Directions: For each entry below, write an exact copy and leave out the images.

Excerpted data:
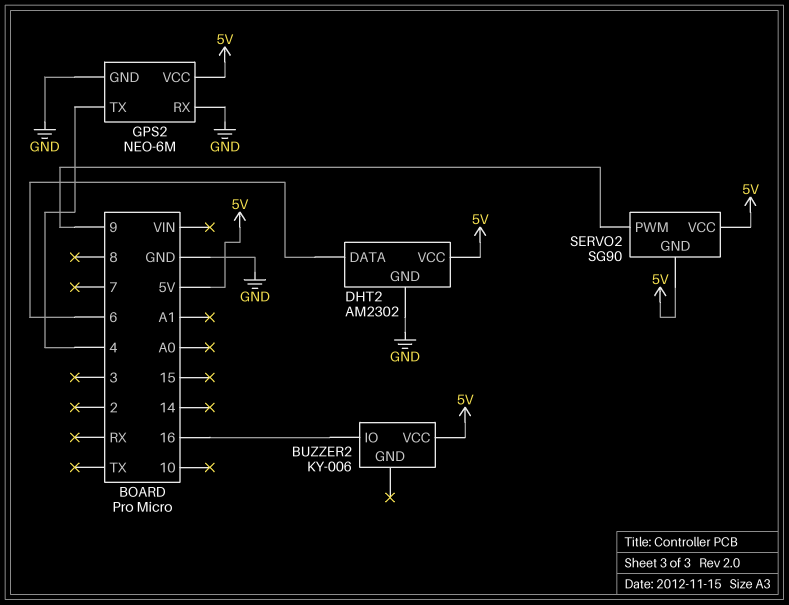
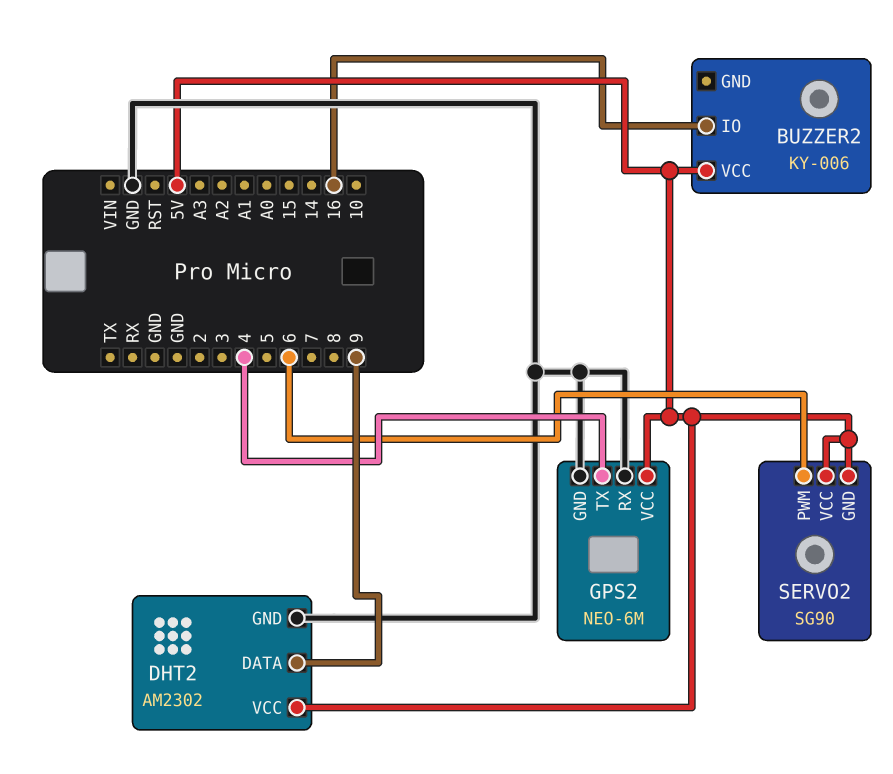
DHT2 pin DATA: 6 -> 9
SERVO2 pin PWM: 9 -> 6

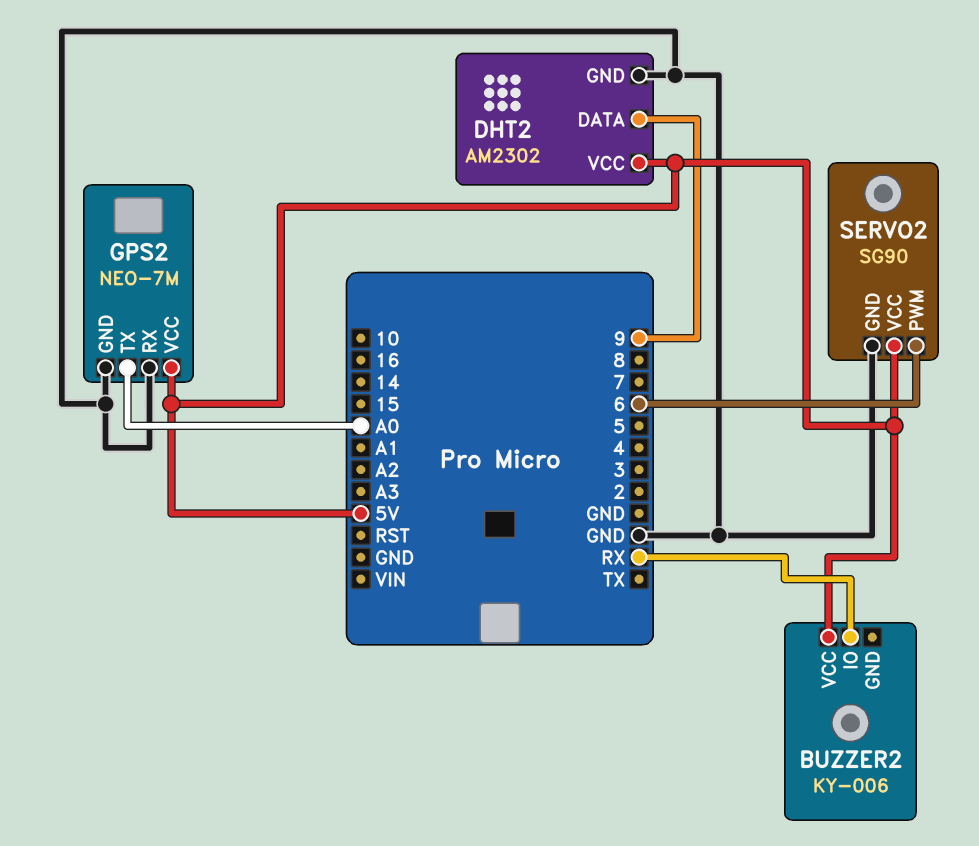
BUZZER2 pin IO: 16 -> RX
GPS2: NEO-6M -> NEO-7M
GPS2 pin TX: 4 -> A0
SERVO2 pin GND: 5V -> GND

Worked solution:
DHT2 pin DATA: 6 -> 9
SERVO2 pin PWM: 9 -> 6

BUZZER2 pin IO: 16 -> RX
GPS2: NEO-6M -> NEO-7M
GPS2 pin TX: 4 -> A0
SERVO2 pin GND: 5V -> GND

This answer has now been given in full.